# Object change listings
**********

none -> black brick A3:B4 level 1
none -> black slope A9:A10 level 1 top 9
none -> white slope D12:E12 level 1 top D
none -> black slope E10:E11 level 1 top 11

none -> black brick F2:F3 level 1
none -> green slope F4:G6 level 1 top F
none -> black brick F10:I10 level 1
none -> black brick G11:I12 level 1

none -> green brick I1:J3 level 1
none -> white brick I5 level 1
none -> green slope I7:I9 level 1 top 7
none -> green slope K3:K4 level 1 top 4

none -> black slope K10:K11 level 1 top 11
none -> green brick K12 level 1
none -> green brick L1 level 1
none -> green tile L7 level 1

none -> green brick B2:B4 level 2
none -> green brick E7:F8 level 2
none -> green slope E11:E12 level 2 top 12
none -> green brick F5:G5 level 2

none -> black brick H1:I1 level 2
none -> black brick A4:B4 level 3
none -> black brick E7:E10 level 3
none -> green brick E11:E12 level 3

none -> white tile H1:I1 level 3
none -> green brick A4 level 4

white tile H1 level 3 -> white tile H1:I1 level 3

**********

# WHAT YOU ARE ASKED TO DO
The answer must be every line of the records above that holds the word "slope".

# ANSWER SECTION
none -> black slope A9:A10 level 1 top 9
none -> white slope D12:E12 level 1 top D
none -> black slope E10:E11 level 1 top 11
none -> green slope F4:G6 level 1 top F
none -> green slope I7:I9 level 1 top 7
none -> green slope K3:K4 level 1 top 4
none -> black slope K10:K11 level 1 top 11
none -> green slope E11:E12 level 2 top 12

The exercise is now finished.